Exercise objective:
Reproduce each of the records below word for word, without changing anything.

Data entries:
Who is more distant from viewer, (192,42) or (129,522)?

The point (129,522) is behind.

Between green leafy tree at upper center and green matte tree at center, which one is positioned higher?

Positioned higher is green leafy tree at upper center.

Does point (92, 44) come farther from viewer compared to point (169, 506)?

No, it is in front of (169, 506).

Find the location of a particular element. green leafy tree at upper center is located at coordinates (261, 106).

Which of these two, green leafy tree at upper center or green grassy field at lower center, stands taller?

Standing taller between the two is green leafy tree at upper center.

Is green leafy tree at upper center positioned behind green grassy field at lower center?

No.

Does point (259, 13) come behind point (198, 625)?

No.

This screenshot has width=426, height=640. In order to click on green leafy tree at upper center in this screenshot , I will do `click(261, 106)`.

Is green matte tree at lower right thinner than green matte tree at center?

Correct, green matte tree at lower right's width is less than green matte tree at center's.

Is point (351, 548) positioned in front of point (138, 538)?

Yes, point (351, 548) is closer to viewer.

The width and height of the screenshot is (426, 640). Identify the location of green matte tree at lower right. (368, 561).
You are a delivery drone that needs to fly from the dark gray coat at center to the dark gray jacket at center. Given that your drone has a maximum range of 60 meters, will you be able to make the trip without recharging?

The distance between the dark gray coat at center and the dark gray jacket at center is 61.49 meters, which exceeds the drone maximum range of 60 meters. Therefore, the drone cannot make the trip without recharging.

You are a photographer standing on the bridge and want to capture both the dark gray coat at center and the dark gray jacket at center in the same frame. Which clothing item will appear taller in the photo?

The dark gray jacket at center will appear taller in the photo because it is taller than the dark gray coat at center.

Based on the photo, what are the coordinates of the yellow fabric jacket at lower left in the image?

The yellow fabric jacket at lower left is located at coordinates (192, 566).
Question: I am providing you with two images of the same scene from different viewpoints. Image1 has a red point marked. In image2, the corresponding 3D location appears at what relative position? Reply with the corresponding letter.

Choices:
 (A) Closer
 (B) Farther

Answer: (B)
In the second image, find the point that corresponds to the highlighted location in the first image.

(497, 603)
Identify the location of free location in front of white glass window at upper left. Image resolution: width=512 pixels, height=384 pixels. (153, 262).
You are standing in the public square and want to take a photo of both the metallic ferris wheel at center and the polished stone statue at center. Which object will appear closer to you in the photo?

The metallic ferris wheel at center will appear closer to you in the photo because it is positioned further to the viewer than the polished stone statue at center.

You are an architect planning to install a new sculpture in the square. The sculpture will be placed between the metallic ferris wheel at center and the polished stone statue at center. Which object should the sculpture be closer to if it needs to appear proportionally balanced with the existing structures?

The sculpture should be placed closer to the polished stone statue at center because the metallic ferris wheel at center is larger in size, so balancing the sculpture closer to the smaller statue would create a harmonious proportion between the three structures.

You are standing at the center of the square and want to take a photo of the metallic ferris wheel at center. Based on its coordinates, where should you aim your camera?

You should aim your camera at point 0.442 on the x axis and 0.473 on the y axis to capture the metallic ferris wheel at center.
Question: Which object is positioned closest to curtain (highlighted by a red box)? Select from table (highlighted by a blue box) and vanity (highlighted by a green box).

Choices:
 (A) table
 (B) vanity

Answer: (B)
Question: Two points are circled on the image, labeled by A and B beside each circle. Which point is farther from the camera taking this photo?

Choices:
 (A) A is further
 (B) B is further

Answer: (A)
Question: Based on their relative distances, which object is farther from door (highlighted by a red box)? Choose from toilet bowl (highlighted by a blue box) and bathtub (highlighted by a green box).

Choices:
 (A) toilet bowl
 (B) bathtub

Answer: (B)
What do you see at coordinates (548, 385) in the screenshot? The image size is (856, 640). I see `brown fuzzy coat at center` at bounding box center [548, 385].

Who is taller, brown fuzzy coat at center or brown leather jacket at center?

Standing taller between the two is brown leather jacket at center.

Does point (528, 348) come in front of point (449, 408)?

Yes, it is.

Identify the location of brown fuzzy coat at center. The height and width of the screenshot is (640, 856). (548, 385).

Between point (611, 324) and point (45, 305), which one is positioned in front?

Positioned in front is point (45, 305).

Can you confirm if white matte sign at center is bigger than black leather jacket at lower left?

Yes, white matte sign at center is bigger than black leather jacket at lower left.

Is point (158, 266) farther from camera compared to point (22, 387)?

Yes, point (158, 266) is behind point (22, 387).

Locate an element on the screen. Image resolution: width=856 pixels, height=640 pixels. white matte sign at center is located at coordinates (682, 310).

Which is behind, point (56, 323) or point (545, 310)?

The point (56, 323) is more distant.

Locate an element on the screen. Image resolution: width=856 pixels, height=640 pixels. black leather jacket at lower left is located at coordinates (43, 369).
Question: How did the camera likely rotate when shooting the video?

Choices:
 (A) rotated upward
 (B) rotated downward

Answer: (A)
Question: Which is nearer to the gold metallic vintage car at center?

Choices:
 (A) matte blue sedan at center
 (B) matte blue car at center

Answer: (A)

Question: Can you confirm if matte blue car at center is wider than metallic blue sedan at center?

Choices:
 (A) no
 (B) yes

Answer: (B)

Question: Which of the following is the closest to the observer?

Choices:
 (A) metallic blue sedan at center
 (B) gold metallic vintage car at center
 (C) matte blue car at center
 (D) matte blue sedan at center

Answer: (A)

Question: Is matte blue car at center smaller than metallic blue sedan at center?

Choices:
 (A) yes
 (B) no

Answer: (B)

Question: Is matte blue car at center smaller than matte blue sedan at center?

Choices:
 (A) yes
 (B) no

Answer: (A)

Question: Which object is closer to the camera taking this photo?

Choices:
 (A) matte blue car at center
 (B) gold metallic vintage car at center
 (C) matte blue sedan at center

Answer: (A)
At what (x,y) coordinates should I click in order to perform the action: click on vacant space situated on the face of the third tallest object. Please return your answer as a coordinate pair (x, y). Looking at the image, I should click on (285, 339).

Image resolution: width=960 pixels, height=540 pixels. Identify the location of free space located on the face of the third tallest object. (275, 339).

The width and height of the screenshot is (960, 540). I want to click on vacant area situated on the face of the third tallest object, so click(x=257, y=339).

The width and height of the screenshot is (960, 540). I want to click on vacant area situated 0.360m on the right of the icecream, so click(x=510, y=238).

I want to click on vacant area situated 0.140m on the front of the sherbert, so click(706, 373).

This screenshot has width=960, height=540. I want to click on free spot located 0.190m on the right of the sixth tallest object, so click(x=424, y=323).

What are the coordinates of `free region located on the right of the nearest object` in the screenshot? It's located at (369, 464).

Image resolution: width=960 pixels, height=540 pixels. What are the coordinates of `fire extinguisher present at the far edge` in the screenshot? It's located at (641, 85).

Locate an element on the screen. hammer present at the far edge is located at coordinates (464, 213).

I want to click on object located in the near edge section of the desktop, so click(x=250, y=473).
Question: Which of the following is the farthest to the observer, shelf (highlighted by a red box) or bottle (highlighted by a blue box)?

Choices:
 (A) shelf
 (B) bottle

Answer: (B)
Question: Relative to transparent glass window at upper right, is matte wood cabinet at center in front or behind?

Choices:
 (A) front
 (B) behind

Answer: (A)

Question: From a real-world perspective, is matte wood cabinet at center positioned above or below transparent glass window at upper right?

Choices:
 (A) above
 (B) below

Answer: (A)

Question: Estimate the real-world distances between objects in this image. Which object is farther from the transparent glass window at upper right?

Completed exercise:
Who is more distant from viewer, (192,42) or (129,522)?

The point (129,522) is behind.

Between green leafy tree at upper center and green matte tree at center, which one is positioned higher?

Positioned higher is green leafy tree at upper center.

Does point (92, 44) come farther from viewer compared to point (169, 506)?

No, it is in front of (169, 506).

Find the location of a particular element. green leafy tree at upper center is located at coordinates (261, 106).

Which of these two, green leafy tree at upper center or green grassy field at lower center, stands taller?

Standing taller between the two is green leafy tree at upper center.

Is green leafy tree at upper center positioned behind green grassy field at lower center?

No.

Does point (259, 13) come behind point (198, 625)?

No.

This screenshot has width=426, height=640. In order to click on green leafy tree at upper center in this screenshot , I will do `click(261, 106)`.

Is green matte tree at lower right thinner than green matte tree at center?

Correct, green matte tree at lower right's width is less than green matte tree at center's.

Is point (351, 548) positioned in front of point (138, 538)?

Yes, point (351, 548) is closer to viewer.

The width and height of the screenshot is (426, 640). Identify the location of green matte tree at lower right. (368, 561).
You are a delivery drone that needs to fly from the dark gray coat at center to the dark gray jacket at center. Given that your drone has a maximum range of 60 meters, will you be able to make the trip without recharging?

The distance between the dark gray coat at center and the dark gray jacket at center is 61.49 meters, which exceeds the drone maximum range of 60 meters. Therefore, the drone cannot make the trip without recharging.

You are a photographer standing on the bridge and want to capture both the dark gray coat at center and the dark gray jacket at center in the same frame. Which clothing item will appear taller in the photo?

The dark gray jacket at center will appear taller in the photo because it is taller than the dark gray coat at center.

Based on the photo, what are the coordinates of the yellow fabric jacket at lower left in the image?

The yellow fabric jacket at lower left is located at coordinates (192, 566).
Question: I am providing you with two images of the same scene from different viewpoints. Image1 has a red point marked. In image2, the corresponding 3D location appears at what relative position? Reply with the corresponding letter.

Choices:
 (A) Closer
 (B) Farther

Answer: (B)
In the second image, find the point that corresponds to the highlighted location in the first image.

(497, 603)
Identify the location of free location in front of white glass window at upper left. Image resolution: width=512 pixels, height=384 pixels. (153, 262).
You are standing in the public square and want to take a photo of both the metallic ferris wheel at center and the polished stone statue at center. Which object will appear closer to you in the photo?

The metallic ferris wheel at center will appear closer to you in the photo because it is positioned further to the viewer than the polished stone statue at center.

You are an architect planning to install a new sculpture in the square. The sculpture will be placed between the metallic ferris wheel at center and the polished stone statue at center. Which object should the sculpture be closer to if it needs to appear proportionally balanced with the existing structures?

The sculpture should be placed closer to the polished stone statue at center because the metallic ferris wheel at center is larger in size, so balancing the sculpture closer to the smaller statue would create a harmonious proportion between the three structures.

You are standing at the center of the square and want to take a photo of the metallic ferris wheel at center. Based on its coordinates, where should you aim your camera?

You should aim your camera at point 0.442 on the x axis and 0.473 on the y axis to capture the metallic ferris wheel at center.
Question: Which object is positioned closest to curtain (highlighted by a red box)? Select from table (highlighted by a blue box) and vanity (highlighted by a green box).

Choices:
 (A) table
 (B) vanity

Answer: (B)
Question: Two points are circled on the image, labeled by A and B beside each circle. Which point is farther from the camera taking this photo?

Choices:
 (A) A is further
 (B) B is further

Answer: (A)
Question: Based on their relative distances, which object is farther from door (highlighted by a red box)? Choose from toilet bowl (highlighted by a blue box) and bathtub (highlighted by a green box).

Choices:
 (A) toilet bowl
 (B) bathtub

Answer: (B)
What do you see at coordinates (548, 385) in the screenshot? The image size is (856, 640). I see `brown fuzzy coat at center` at bounding box center [548, 385].

Who is taller, brown fuzzy coat at center or brown leather jacket at center?

Standing taller between the two is brown leather jacket at center.

Does point (528, 348) come in front of point (449, 408)?

Yes, it is.

Identify the location of brown fuzzy coat at center. The height and width of the screenshot is (640, 856). (548, 385).

Between point (611, 324) and point (45, 305), which one is positioned in front?

Positioned in front is point (45, 305).

Can you confirm if white matte sign at center is bigger than black leather jacket at lower left?

Yes, white matte sign at center is bigger than black leather jacket at lower left.

Is point (158, 266) farther from camera compared to point (22, 387)?

Yes, point (158, 266) is behind point (22, 387).

Locate an element on the screen. Image resolution: width=856 pixels, height=640 pixels. white matte sign at center is located at coordinates (682, 310).

Which is behind, point (56, 323) or point (545, 310)?

The point (56, 323) is more distant.

Locate an element on the screen. Image resolution: width=856 pixels, height=640 pixels. black leather jacket at lower left is located at coordinates (43, 369).
Question: How did the camera likely rotate when shooting the video?

Choices:
 (A) rotated upward
 (B) rotated downward

Answer: (A)
Question: Which is nearer to the gold metallic vintage car at center?

Choices:
 (A) matte blue sedan at center
 (B) matte blue car at center

Answer: (A)

Question: Can you confirm if matte blue car at center is wider than metallic blue sedan at center?

Choices:
 (A) no
 (B) yes

Answer: (B)

Question: Which of the following is the closest to the observer?

Choices:
 (A) metallic blue sedan at center
 (B) gold metallic vintage car at center
 (C) matte blue car at center
 (D) matte blue sedan at center

Answer: (A)

Question: Is matte blue car at center smaller than metallic blue sedan at center?

Choices:
 (A) yes
 (B) no

Answer: (B)

Question: Is matte blue car at center smaller than matte blue sedan at center?

Choices:
 (A) yes
 (B) no

Answer: (A)

Question: Which object is closer to the camera taking this photo?

Choices:
 (A) matte blue car at center
 (B) gold metallic vintage car at center
 (C) matte blue sedan at center

Answer: (A)
At what (x,y) coordinates should I click in order to perform the action: click on vacant space situated on the face of the third tallest object. Please return your answer as a coordinate pair (x, y). Looking at the image, I should click on (285, 339).

Image resolution: width=960 pixels, height=540 pixels. Identify the location of free space located on the face of the third tallest object. (275, 339).

The width and height of the screenshot is (960, 540). I want to click on vacant area situated on the face of the third tallest object, so click(x=257, y=339).

The width and height of the screenshot is (960, 540). I want to click on vacant area situated 0.360m on the right of the icecream, so click(x=510, y=238).

I want to click on vacant area situated 0.140m on the front of the sherbert, so click(706, 373).

This screenshot has width=960, height=540. I want to click on free spot located 0.190m on the right of the sixth tallest object, so click(x=424, y=323).

What are the coordinates of `free region located on the right of the nearest object` in the screenshot? It's located at (369, 464).

Image resolution: width=960 pixels, height=540 pixels. What are the coordinates of `fire extinguisher present at the far edge` in the screenshot? It's located at (641, 85).

Locate an element on the screen. hammer present at the far edge is located at coordinates (464, 213).

I want to click on object located in the near edge section of the desktop, so click(x=250, y=473).
Question: Which of the following is the farthest to the observer, shelf (highlighted by a red box) or bottle (highlighted by a blue box)?

Choices:
 (A) shelf
 (B) bottle

Answer: (B)
Question: Relative to transparent glass window at upper right, is matte wood cabinet at center in front or behind?

Choices:
 (A) front
 (B) behind

Answer: (A)

Question: From a real-world perspective, is matte wood cabinet at center positioned above or below transparent glass window at upper right?

Choices:
 (A) above
 (B) below

Answer: (A)

Question: Estimate the real-world distances between objects in this image. Which object is farther from the transparent glass window at upper right?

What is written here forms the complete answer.